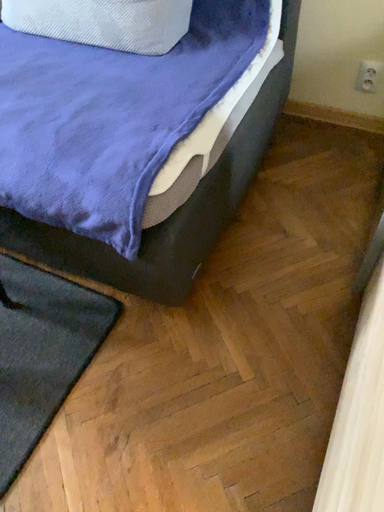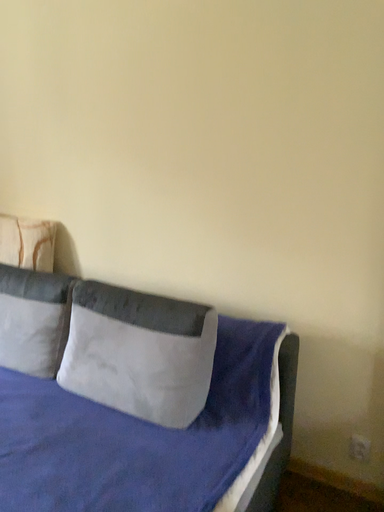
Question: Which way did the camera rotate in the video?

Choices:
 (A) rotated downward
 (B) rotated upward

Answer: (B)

::::::

_DESCRIPTION OF THE TASK_: Copy the entries above word for word, leaving out the pictures.

_THE COMPLETED TASK_:
Question: Which way did the camera rotate in the video?

Choices:
 (A) rotated downward
 (B) rotated upward

Answer: (B)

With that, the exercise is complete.